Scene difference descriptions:
%%
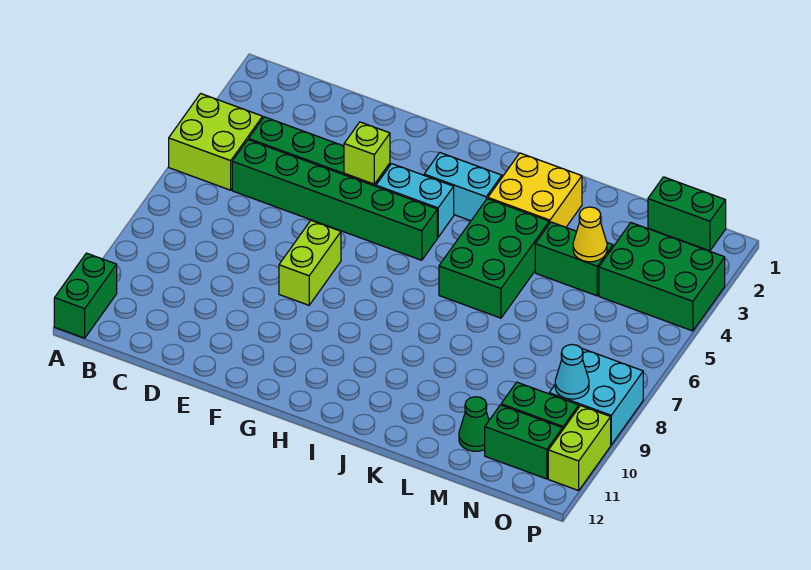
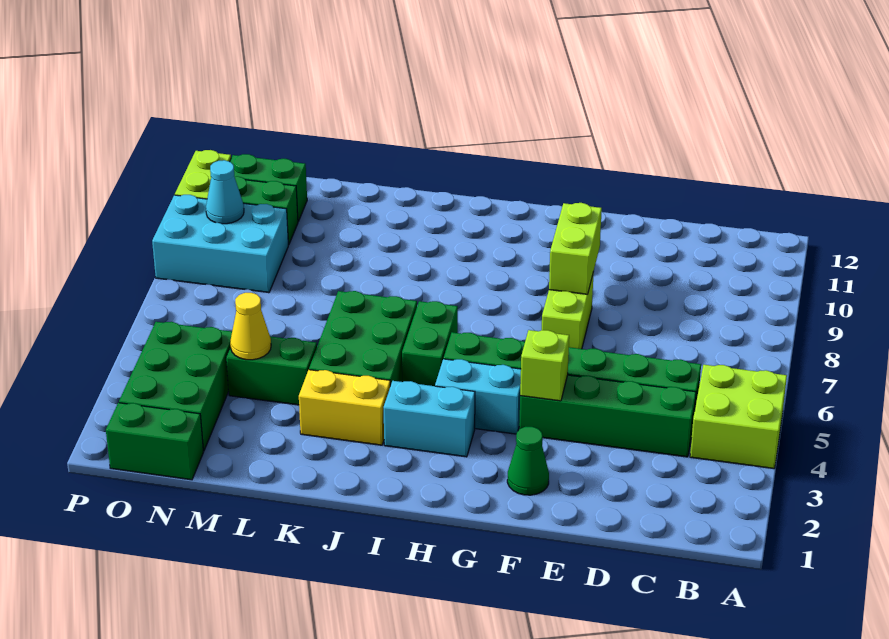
green brick A11:A12 level 1 -> green brick I5:I6 level 1
none -> lime brick F8:F9 level 2
yellow brick J2:K3 level 1 -> yellow brick J3:K3 level 1
green cone M11 level 1 -> green cone F2 level 1
green brick N3:P4 level 1 -> green brick N2:O4 level 1
cyan brick O8:P9 level 1 -> cyan brick N8:P9 level 1

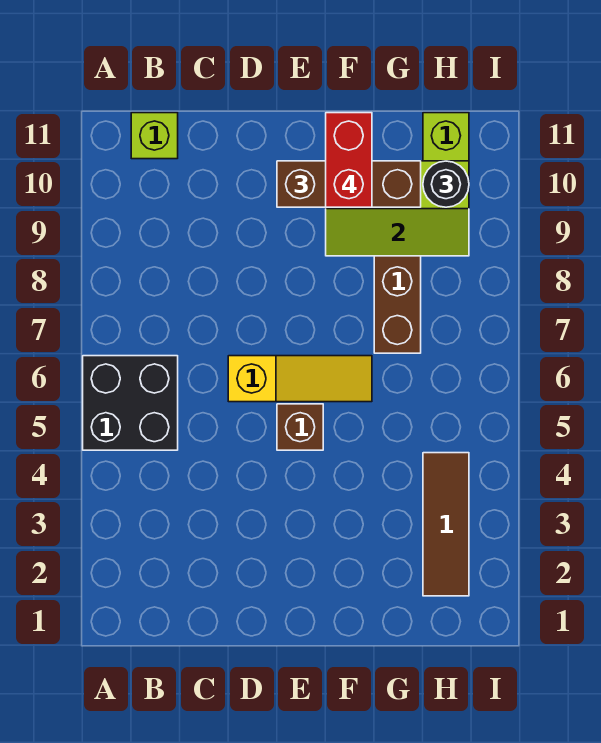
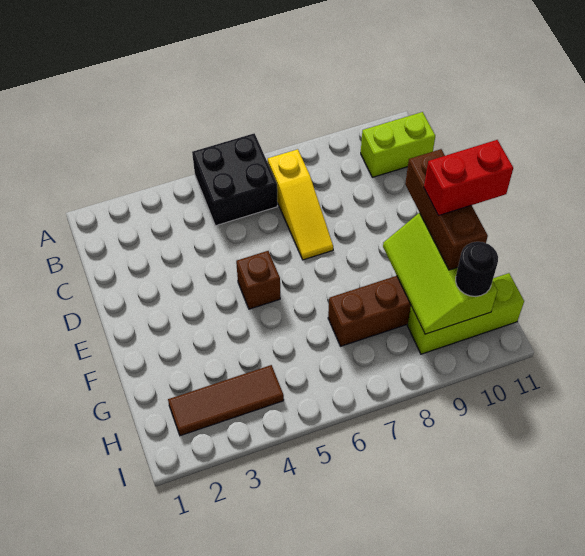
lime brick B11 level 1 -> lime brick B10:B11 level 1
yellow slope D6:F6 level 1 top D -> yellow slope B7:D7 level 1 top B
%%
◆ Requirement ◆
The output must match, line for line, the span from the line containing "cyan brick O8:P9" through the end of the data, with the pictures removed.

◆ Exercise output ◆
cyan brick O8:P9 level 1 -> cyan brick N8:P9 level 1

lime brick B11 level 1 -> lime brick B10:B11 level 1
yellow slope D6:F6 level 1 top D -> yellow slope B7:D7 level 1 top B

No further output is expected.